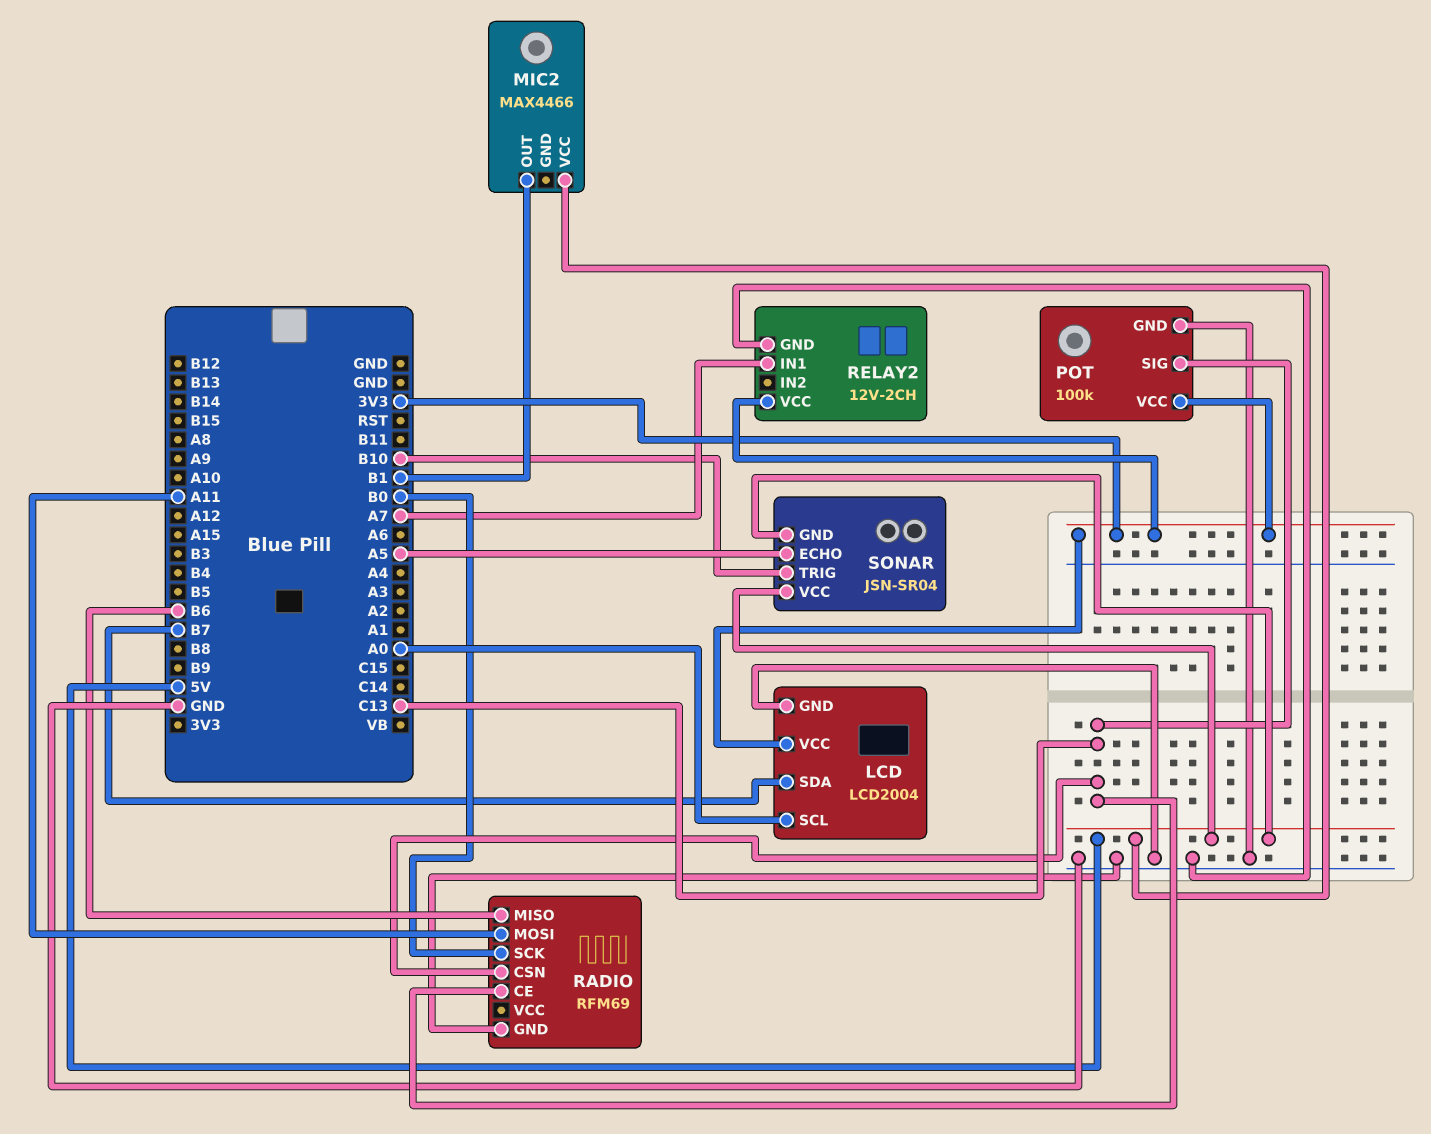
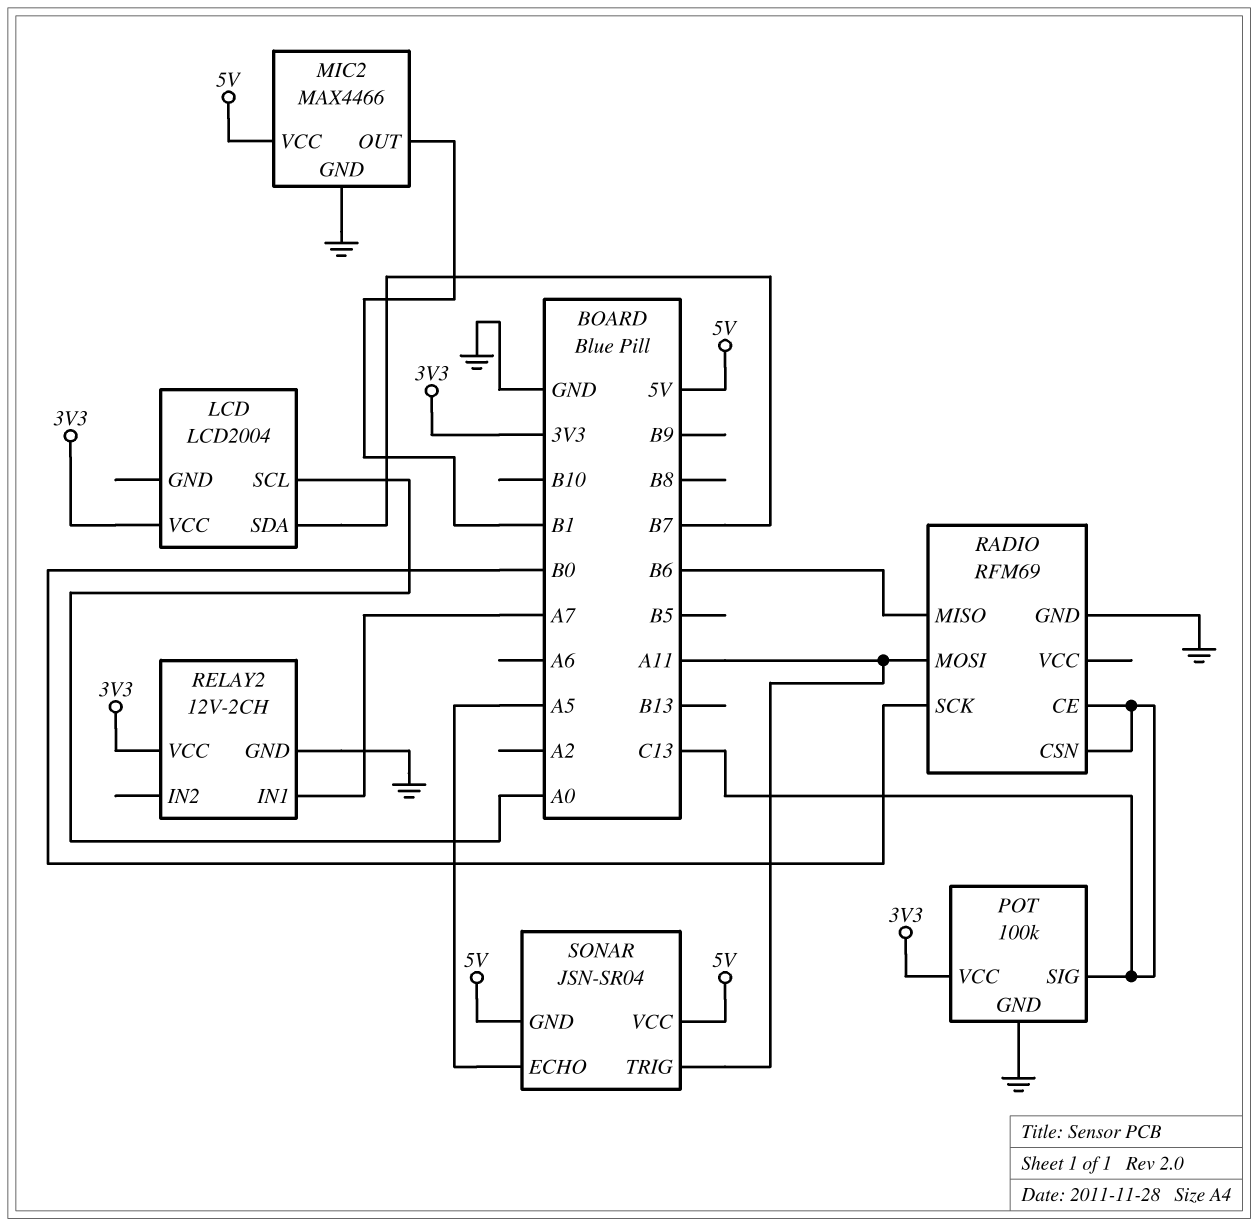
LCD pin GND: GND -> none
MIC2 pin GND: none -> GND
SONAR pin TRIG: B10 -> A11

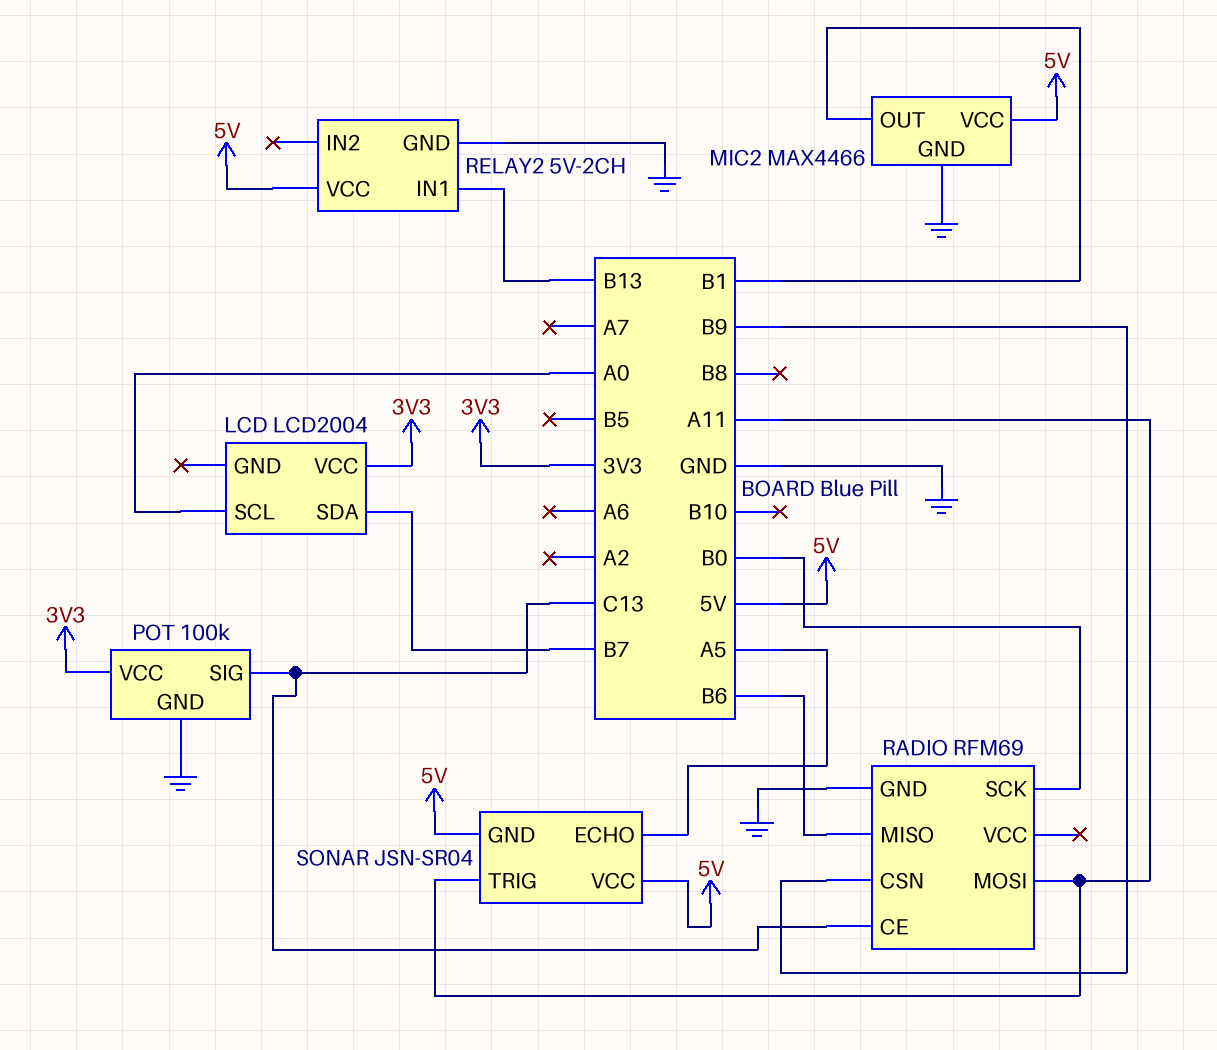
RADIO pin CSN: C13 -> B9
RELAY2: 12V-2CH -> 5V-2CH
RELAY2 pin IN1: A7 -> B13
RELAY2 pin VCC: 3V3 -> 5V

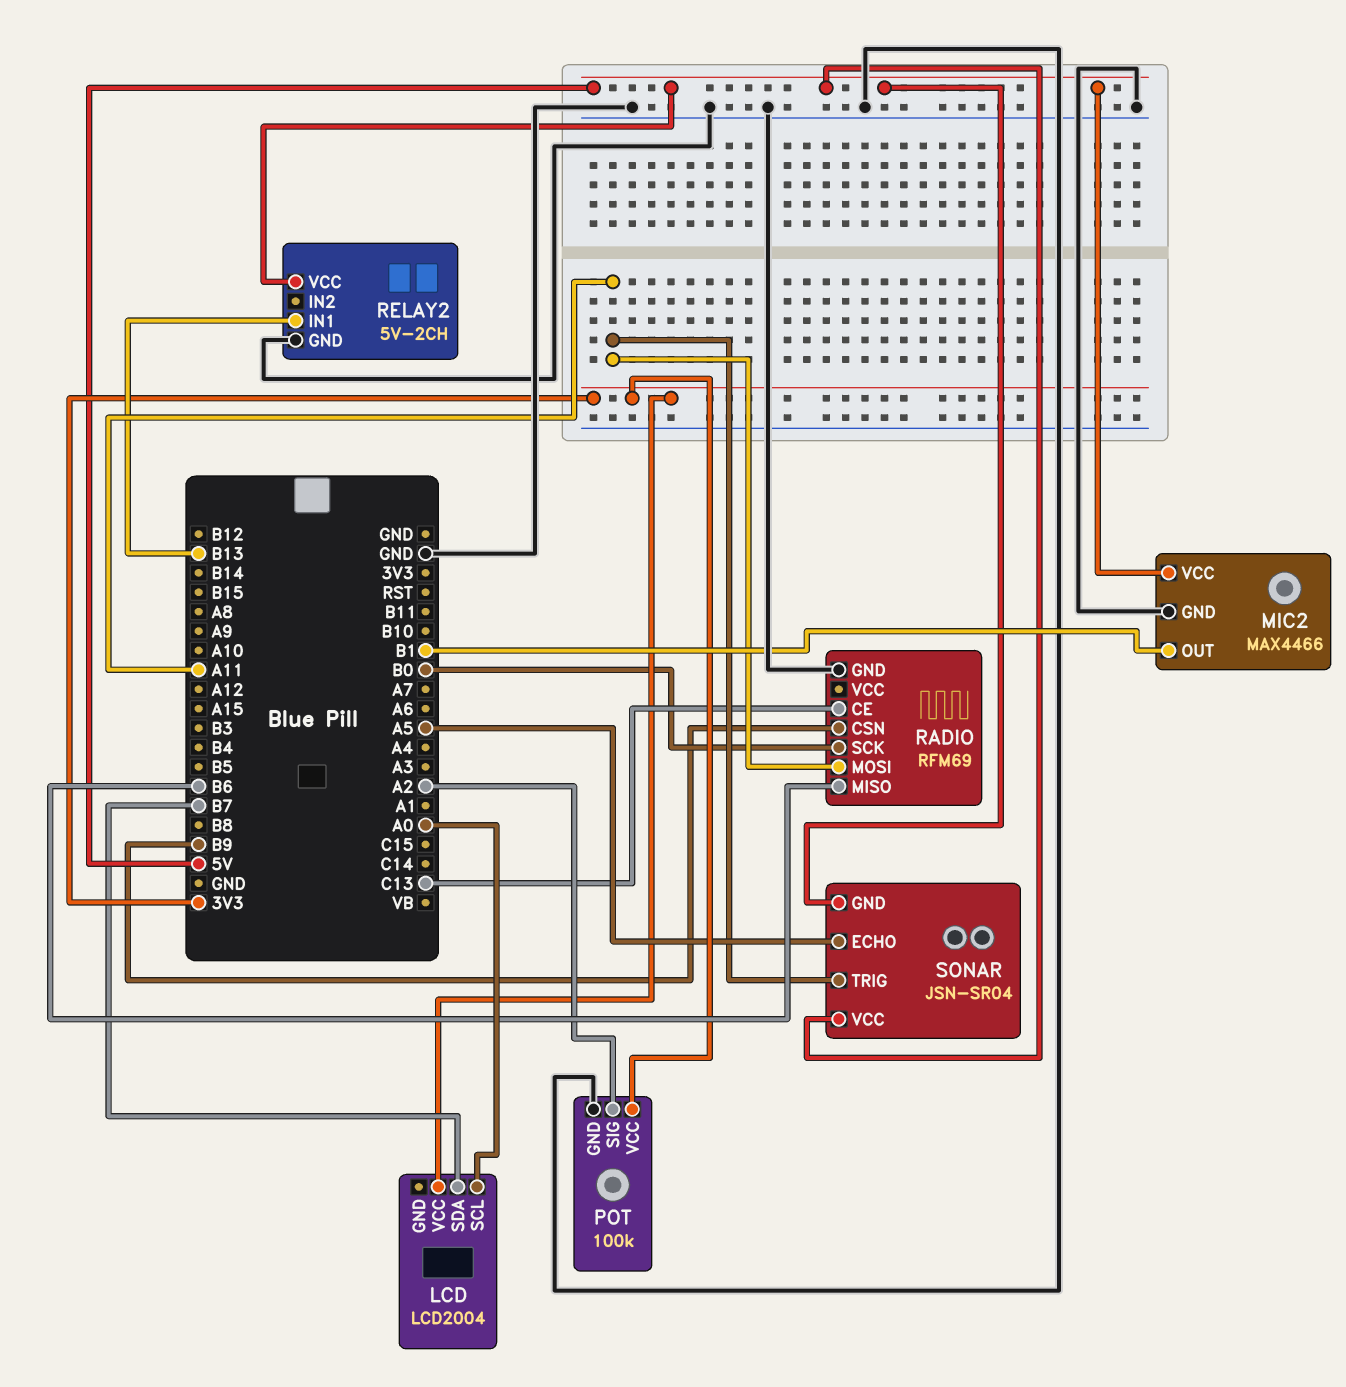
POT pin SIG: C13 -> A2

INSTRUCTIONS FOR THE TASK →
Make an exact copy of the listing. Leave its pictures out.

OUTPUT FOR THIS TASK →
LCD pin GND: GND -> none
MIC2 pin GND: none -> GND
SONAR pin TRIG: B10 -> A11

RADIO pin CSN: C13 -> B9
RELAY2: 12V-2CH -> 5V-2CH
RELAY2 pin IN1: A7 -> B13
RELAY2 pin VCC: 3V3 -> 5V

POT pin SIG: C13 -> A2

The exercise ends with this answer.